TASK TO CARRY OUT =
Output exactly the lines from the one with "U9: NOT (in" to the close of the records below, first and last included.

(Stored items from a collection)
════════

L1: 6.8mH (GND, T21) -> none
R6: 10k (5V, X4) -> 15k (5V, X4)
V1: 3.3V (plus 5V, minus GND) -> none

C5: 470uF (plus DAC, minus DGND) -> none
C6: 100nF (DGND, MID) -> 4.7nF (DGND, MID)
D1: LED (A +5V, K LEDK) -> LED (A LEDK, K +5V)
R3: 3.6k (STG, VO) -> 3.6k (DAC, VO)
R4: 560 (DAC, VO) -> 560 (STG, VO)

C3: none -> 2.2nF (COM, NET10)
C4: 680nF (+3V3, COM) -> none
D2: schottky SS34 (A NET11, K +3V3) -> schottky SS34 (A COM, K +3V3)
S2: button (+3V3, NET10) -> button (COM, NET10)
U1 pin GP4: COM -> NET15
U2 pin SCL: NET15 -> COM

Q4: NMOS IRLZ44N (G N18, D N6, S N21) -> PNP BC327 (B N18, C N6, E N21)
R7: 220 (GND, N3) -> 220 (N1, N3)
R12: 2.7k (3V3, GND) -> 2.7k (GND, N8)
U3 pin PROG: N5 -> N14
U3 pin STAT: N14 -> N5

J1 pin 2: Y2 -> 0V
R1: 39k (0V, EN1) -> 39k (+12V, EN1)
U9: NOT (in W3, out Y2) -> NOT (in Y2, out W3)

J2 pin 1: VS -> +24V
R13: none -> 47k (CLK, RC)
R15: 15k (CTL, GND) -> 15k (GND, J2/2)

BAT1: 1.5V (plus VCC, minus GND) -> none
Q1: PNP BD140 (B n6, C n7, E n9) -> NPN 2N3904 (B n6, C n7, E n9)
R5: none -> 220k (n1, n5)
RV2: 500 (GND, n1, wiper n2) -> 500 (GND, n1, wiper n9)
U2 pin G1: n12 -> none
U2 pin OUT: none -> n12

════════

RESPONSE BELOW =
U9: NOT (in W3, out Y2) -> NOT (in Y2, out W3)

J2 pin 1: VS -> +24V
R13: none -> 47k (CLK, RC)
R15: 15k (CTL, GND) -> 15k (GND, J2/2)

BAT1: 1.5V (plus VCC, minus GND) -> none
Q1: PNP BD140 (B n6, C n7, E n9) -> NPN 2N3904 (B n6, C n7, E n9)
R5: none -> 220k (n1, n5)
RV2: 500 (GND, n1, wiper n2) -> 500 (GND, n1, wiper n9)
U2 pin G1: n12 -> none
U2 pin OUT: none -> n12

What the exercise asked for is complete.